— DATA BLOCK —
-----
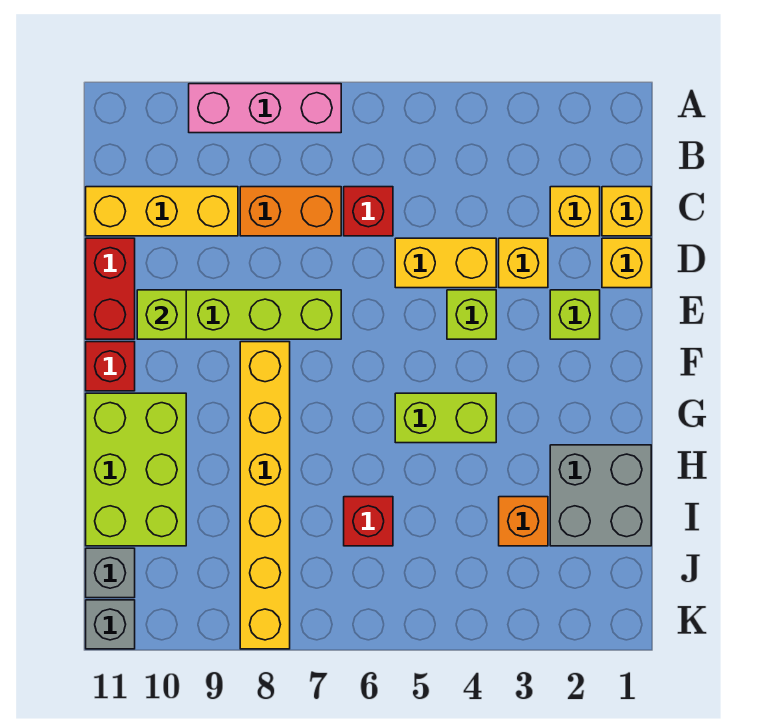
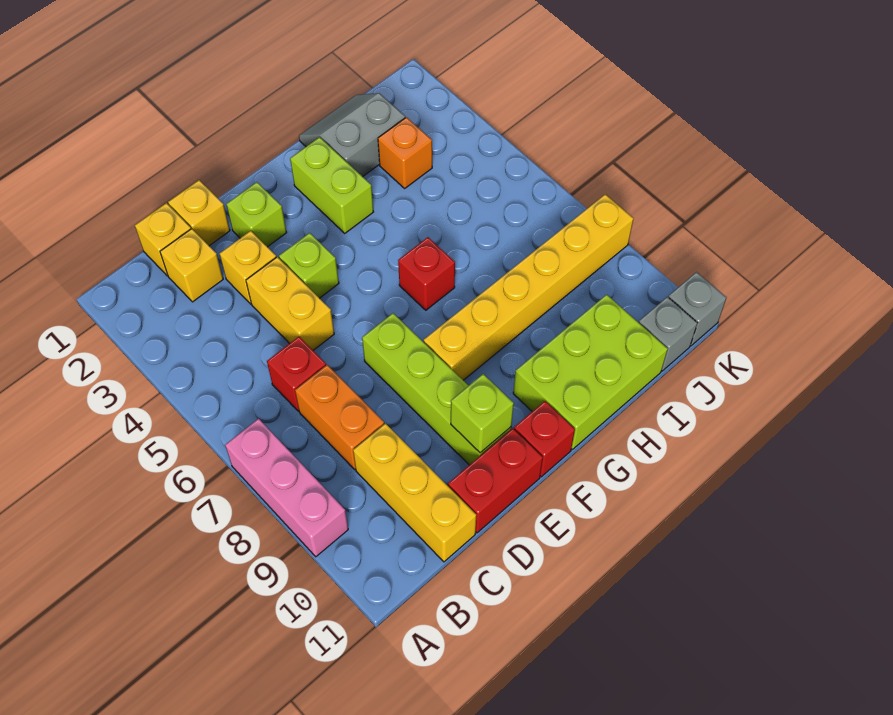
lime brick G4:G5 level 1 -> lime brick G2:G3 level 1
grey brick H1:I2 level 1 -> grey slope H1:I2 level 1 top 2
red brick I6 level 1 -> red brick G6 level 1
-----
— WHAT IS NEEDED —
Each of the lines above should be transcribed exactly; no image is to be copied.

— YOUR SOLUTION —
lime brick G4:G5 level 1 -> lime brick G2:G3 level 1
grey brick H1:I2 level 1 -> grey slope H1:I2 level 1 top 2
red brick I6 level 1 -> red brick G6 level 1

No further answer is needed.